__TRY IT__.
All of the data is to be printed again exactly as it appears.

(Before-and-after change data)
== Segment start ==

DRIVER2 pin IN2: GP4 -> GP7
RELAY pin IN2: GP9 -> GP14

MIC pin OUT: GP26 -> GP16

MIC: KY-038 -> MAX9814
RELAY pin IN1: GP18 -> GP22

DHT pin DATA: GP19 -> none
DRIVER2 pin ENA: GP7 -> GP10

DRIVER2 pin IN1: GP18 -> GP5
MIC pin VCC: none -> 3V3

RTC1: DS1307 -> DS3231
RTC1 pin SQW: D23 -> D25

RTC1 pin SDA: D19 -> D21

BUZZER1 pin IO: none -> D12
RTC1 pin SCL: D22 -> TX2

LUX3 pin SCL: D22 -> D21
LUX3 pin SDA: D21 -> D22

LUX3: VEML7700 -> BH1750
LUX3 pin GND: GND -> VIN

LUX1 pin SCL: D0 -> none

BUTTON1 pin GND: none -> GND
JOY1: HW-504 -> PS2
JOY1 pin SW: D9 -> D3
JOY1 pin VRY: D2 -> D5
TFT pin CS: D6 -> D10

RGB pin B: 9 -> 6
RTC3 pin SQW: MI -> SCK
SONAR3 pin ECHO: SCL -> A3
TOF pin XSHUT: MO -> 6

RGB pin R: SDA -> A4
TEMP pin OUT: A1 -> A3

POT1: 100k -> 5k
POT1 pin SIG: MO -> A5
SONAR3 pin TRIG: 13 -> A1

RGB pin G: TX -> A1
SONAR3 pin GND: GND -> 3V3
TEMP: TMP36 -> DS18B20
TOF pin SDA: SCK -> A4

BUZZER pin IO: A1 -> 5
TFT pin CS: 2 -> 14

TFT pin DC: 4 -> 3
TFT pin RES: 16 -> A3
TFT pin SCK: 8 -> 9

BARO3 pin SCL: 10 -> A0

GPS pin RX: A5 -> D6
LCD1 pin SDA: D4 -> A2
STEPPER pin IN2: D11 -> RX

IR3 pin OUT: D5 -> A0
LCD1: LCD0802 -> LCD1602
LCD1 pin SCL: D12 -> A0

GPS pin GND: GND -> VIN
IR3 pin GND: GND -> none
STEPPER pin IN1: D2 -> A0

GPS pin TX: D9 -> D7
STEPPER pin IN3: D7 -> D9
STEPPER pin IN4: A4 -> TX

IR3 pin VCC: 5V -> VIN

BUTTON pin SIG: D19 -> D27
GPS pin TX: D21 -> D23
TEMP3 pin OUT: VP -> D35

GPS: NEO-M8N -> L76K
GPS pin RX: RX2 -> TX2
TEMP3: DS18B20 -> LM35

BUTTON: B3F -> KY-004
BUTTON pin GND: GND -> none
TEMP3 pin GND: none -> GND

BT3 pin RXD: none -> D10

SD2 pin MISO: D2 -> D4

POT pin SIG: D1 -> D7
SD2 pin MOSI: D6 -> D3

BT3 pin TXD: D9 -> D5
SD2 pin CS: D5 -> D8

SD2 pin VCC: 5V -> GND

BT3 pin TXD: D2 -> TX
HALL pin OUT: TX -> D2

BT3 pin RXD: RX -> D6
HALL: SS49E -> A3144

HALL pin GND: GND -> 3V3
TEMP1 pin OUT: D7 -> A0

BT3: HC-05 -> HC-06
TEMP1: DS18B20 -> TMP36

== Segment end ==

__ANSWER SPACE__.
DRIVER2 pin IN2: GP4 -> GP7
RELAY pin IN2: GP9 -> GP14

MIC pin OUT: GP26 -> GP16

MIC: KY-038 -> MAX9814
RELAY pin IN1: GP18 -> GP22

DHT pin DATA: GP19 -> none
DRIVER2 pin ENA: GP7 -> GP10

DRIVER2 pin IN1: GP18 -> GP5
MIC pin VCC: none -> 3V3

RTC1: DS1307 -> DS3231
RTC1 pin SQW: D23 -> D25

RTC1 pin SDA: D19 -> D21

BUZZER1 pin IO: none -> D12
RTC1 pin SCL: D22 -> TX2

LUX3 pin SCL: D22 -> D21
LUX3 pin SDA: D21 -> D22

LUX3: VEML7700 -> BH1750
LUX3 pin GND: GND -> VIN

LUX1 pin SCL: D0 -> none

BUTTON1 pin GND: none -> GND
JOY1: HW-504 -> PS2
JOY1 pin SW: D9 -> D3
JOY1 pin VRY: D2 -> D5
TFT pin CS: D6 -> D10

RGB pin B: 9 -> 6
RTC3 pin SQW: MI -> SCK
SONAR3 pin ECHO: SCL -> A3
TOF pin XSHUT: MO -> 6

RGB pin R: SDA -> A4
TEMP pin OUT: A1 -> A3

POT1: 100k -> 5k
POT1 pin SIG: MO -> A5
SONAR3 pin TRIG: 13 -> A1

RGB pin G: TX -> A1
SONAR3 pin GND: GND -> 3V3
TEMP: TMP36 -> DS18B20
TOF pin SDA: SCK -> A4

BUZZER pin IO: A1 -> 5
TFT pin CS: 2 -> 14

TFT pin DC: 4 -> 3
TFT pin RES: 16 -> A3
TFT pin SCK: 8 -> 9

BARO3 pin SCL: 10 -> A0

GPS pin RX: A5 -> D6
LCD1 pin SDA: D4 -> A2
STEPPER pin IN2: D11 -> RX

IR3 pin OUT: D5 -> A0
LCD1: LCD0802 -> LCD1602
LCD1 pin SCL: D12 -> A0

GPS pin GND: GND -> VIN
IR3 pin GND: GND -> none
STEPPER pin IN1: D2 -> A0

GPS pin TX: D9 -> D7
STEPPER pin IN3: D7 -> D9
STEPPER pin IN4: A4 -> TX

IR3 pin VCC: 5V -> VIN

BUTTON pin SIG: D19 -> D27
GPS pin TX: D21 -> D23
TEMP3 pin OUT: VP -> D35

GPS: NEO-M8N -> L76K
GPS pin RX: RX2 -> TX2
TEMP3: DS18B20 -> LM35

BUTTON: B3F -> KY-004
BUTTON pin GND: GND -> none
TEMP3 pin GND: none -> GND

BT3 pin RXD: none -> D10

SD2 pin MISO: D2 -> D4

POT pin SIG: D1 -> D7
SD2 pin MOSI: D6 -> D3

BT3 pin TXD: D9 -> D5
SD2 pin CS: D5 -> D8

SD2 pin VCC: 5V -> GND

BT3 pin TXD: D2 -> TX
HALL pin OUT: TX -> D2

BT3 pin RXD: RX -> D6
HALL: SS49E -> A3144

HALL pin GND: GND -> 3V3
TEMP1 pin OUT: D7 -> A0

BT3: HC-05 -> HC-06
TEMP1: DS18B20 -> TMP36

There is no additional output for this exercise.